- [PROBLEM REQUIREMENTS]: Please pull out every line of the entries below that contains the word "cross", matching case exactly.

Stored records
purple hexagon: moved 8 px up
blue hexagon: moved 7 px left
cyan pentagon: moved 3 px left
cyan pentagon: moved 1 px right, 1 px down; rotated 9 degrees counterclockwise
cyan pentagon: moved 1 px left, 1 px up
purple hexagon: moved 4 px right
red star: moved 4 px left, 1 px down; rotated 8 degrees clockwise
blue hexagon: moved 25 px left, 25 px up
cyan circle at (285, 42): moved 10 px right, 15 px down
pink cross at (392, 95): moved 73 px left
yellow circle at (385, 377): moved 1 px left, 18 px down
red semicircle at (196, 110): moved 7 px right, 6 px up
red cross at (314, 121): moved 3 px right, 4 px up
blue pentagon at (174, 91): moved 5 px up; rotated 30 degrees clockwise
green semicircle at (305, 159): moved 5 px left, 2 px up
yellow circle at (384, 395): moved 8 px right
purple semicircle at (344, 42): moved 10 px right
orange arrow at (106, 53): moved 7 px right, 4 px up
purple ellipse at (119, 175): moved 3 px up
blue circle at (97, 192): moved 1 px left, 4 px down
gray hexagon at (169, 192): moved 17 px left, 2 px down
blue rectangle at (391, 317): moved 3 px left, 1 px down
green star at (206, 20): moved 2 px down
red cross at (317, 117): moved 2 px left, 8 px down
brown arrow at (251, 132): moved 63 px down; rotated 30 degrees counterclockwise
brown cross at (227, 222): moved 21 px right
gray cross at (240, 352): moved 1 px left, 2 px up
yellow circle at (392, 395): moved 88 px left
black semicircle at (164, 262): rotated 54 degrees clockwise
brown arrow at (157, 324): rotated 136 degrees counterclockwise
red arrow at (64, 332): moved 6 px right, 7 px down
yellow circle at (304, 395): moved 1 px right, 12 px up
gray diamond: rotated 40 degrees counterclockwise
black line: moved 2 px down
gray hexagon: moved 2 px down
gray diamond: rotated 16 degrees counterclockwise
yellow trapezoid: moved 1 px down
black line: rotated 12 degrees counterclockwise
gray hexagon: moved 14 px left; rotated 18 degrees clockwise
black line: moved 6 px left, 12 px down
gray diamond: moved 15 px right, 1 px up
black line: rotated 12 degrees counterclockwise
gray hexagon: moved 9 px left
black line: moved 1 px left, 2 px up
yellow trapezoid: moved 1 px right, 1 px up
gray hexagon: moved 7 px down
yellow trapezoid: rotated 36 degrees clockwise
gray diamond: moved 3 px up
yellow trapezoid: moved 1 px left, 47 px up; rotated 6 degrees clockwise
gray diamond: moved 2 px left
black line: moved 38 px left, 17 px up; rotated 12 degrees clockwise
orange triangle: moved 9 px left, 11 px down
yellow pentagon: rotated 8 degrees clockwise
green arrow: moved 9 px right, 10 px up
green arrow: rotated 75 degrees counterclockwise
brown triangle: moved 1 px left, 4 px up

- [RESULT OF THE EXERCISE]:
pink cross at (392, 95): moved 73 px left
red cross at (314, 121): moved 3 px right, 4 px up
red cross at (317, 117): moved 2 px left, 8 px down
brown cross at (227, 222): moved 21 px right
gray cross at (240, 352): moved 1 px left, 2 px up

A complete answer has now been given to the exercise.